Do this: Rewrite the stretch from the start of the rows through the row containing "Vito: 1:36 -> 1:40", changing each "none" to "blank" and leaving everything else as it is.

Data records:
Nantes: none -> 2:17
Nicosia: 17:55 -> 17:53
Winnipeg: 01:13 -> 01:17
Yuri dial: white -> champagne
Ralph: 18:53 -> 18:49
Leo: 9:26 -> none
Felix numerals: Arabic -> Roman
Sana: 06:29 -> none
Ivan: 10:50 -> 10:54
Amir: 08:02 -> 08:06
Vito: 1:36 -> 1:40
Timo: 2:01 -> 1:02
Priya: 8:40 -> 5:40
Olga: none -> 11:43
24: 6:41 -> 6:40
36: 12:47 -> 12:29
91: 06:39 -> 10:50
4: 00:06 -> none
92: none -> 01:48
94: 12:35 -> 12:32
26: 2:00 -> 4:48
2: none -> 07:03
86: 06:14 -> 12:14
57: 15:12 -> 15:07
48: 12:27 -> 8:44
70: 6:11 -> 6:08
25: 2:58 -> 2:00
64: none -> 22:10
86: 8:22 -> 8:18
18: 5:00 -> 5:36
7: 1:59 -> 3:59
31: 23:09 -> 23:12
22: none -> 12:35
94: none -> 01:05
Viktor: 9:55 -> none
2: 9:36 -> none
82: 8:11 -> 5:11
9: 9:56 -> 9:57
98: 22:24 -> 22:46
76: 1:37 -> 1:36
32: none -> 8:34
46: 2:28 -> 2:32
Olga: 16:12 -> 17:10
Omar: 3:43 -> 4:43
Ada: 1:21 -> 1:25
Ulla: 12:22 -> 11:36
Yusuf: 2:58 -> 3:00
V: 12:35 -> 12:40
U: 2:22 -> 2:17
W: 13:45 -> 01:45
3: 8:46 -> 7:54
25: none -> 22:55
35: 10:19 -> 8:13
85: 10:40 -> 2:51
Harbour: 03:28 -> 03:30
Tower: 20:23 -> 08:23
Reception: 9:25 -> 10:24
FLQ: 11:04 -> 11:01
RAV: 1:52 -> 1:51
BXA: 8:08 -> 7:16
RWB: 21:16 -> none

The reply:
Nantes: blank -> 2:17
Nicosia: 17:55 -> 17:53
Winnipeg: 01:13 -> 01:17
Yuri dial: white -> champagne
Ralph: 18:53 -> 18:49
Leo: 9:26 -> blank
Felix numerals: Arabic -> Roman
Sana: 06:29 -> blank
Ivan: 10:50 -> 10:54
Amir: 08:02 -> 08:06
Vito: 1:36 -> 1:40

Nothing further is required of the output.